### Source material

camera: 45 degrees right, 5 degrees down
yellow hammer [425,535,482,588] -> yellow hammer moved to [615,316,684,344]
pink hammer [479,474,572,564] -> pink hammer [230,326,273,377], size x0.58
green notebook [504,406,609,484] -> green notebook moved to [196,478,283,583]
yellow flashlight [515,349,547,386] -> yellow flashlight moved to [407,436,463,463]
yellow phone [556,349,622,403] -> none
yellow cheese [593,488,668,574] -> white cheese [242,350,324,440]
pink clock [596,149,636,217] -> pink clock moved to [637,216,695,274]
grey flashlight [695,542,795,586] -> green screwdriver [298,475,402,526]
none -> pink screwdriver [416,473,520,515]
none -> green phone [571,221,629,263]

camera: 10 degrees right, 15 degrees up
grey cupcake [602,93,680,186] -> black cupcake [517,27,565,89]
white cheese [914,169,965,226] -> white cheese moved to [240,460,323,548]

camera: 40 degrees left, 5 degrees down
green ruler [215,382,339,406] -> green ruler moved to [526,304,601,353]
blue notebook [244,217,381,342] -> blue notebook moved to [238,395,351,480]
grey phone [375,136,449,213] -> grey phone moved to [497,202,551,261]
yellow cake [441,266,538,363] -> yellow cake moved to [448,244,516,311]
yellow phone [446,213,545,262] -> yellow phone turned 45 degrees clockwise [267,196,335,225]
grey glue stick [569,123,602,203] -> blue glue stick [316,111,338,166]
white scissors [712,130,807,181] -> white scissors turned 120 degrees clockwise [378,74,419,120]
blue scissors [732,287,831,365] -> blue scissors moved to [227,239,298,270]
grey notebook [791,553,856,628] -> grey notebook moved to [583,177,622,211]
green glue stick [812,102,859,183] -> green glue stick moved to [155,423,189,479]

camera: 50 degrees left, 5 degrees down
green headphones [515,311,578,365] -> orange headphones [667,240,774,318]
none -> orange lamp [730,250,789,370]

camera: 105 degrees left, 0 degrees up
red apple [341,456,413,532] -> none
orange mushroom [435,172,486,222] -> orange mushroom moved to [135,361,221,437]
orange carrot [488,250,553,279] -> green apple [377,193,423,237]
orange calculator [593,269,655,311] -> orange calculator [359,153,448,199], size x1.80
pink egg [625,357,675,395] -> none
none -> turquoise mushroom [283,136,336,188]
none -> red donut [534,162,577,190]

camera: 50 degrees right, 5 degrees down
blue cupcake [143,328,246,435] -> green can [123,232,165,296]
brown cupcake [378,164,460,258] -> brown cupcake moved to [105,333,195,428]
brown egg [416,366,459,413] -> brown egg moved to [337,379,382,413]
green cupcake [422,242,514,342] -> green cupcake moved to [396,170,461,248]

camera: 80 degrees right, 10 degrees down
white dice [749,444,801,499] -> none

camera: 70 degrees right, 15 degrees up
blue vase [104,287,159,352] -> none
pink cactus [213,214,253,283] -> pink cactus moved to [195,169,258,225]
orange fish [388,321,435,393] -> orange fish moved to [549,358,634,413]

######

A faithful, word-for-word transcription of the data above is required.

Reply to the task:
camera: 45 degrees right, 5 degrees down
yellow hammer [425,535,482,588] -> yellow hammer moved to [615,316,684,344]
pink hammer [479,474,572,564] -> pink hammer [230,326,273,377], size x0.58
green notebook [504,406,609,484] -> green notebook moved to [196,478,283,583]
yellow flashlight [515,349,547,386] -> yellow flashlight moved to [407,436,463,463]
yellow phone [556,349,622,403] -> none
yellow cheese [593,488,668,574] -> white cheese [242,350,324,440]
pink clock [596,149,636,217] -> pink clock moved to [637,216,695,274]
grey flashlight [695,542,795,586] -> green screwdriver [298,475,402,526]
none -> pink screwdriver [416,473,520,515]
none -> green phone [571,221,629,263]

camera: 10 degrees right, 15 degrees up
grey cupcake [602,93,680,186] -> black cupcake [517,27,565,89]
white cheese [914,169,965,226] -> white cheese moved to [240,460,323,548]

camera: 40 degrees left, 5 degrees down
green ruler [215,382,339,406] -> green ruler moved to [526,304,601,353]
blue notebook [244,217,381,342] -> blue notebook moved to [238,395,351,480]
grey phone [375,136,449,213] -> grey phone moved to [497,202,551,261]
yellow cake [441,266,538,363] -> yellow cake moved to [448,244,516,311]
yellow phone [446,213,545,262] -> yellow phone turned 45 degrees clockwise [267,196,335,225]
grey glue stick [569,123,602,203] -> blue glue stick [316,111,338,166]
white scissors [712,130,807,181] -> white scissors turned 120 degrees clockwise [378,74,419,120]
blue scissors [732,287,831,365] -> blue scissors moved to [227,239,298,270]
grey notebook [791,553,856,628] -> grey notebook moved to [583,177,622,211]
green glue stick [812,102,859,183] -> green glue stick moved to [155,423,189,479]

camera: 50 degrees left, 5 degrees down
green headphones [515,311,578,365] -> orange headphones [667,240,774,318]
none -> orange lamp [730,250,789,370]

camera: 105 degrees left, 0 degrees up
red apple [341,456,413,532] -> none
orange mushroom [435,172,486,222] -> orange mushroom moved to [135,361,221,437]
orange carrot [488,250,553,279] -> green apple [377,193,423,237]
orange calculator [593,269,655,311] -> orange calculator [359,153,448,199], size x1.80
pink egg [625,357,675,395] -> none
none -> turquoise mushroom [283,136,336,188]
none -> red donut [534,162,577,190]

camera: 50 degrees right, 5 degrees down
blue cupcake [143,328,246,435] -> green can [123,232,165,296]
brown cupcake [378,164,460,258] -> brown cupcake moved to [105,333,195,428]
brown egg [416,366,459,413] -> brown egg moved to [337,379,382,413]
green cupcake [422,242,514,342] -> green cupcake moved to [396,170,461,248]

camera: 80 degrees right, 10 degrees down
white dice [749,444,801,499] -> none

camera: 70 degrees right, 15 degrees up
blue vase [104,287,159,352] -> none
pink cactus [213,214,253,283] -> pink cactus moved to [195,169,258,225]
orange fish [388,321,435,393] -> orange fish moved to [549,358,634,413]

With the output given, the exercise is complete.